Given data:
####################

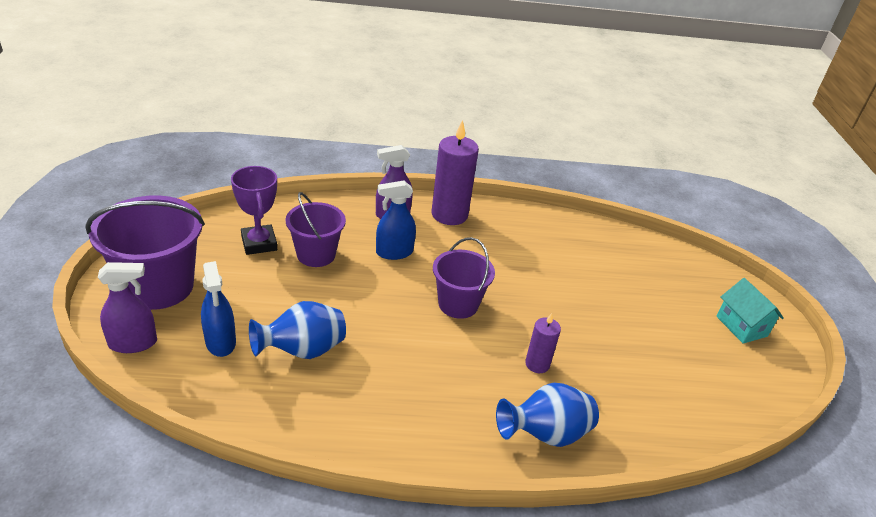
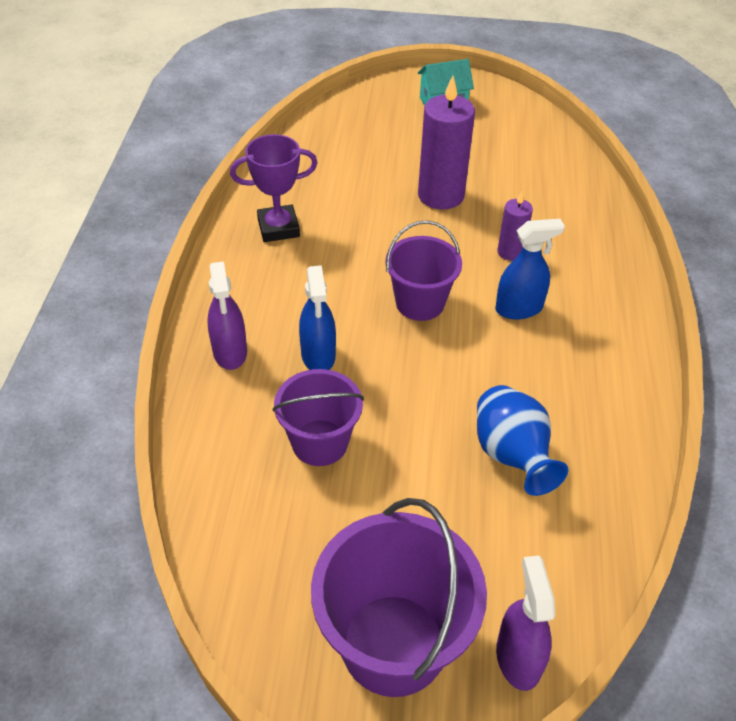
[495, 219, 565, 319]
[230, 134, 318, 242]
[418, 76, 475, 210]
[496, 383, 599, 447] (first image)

####################

Repeat each line of the material exactly, please, and skip every picture.

[495, 219, 565, 319]
[230, 134, 318, 242]
[418, 76, 475, 210]
[496, 383, 599, 447] (first image)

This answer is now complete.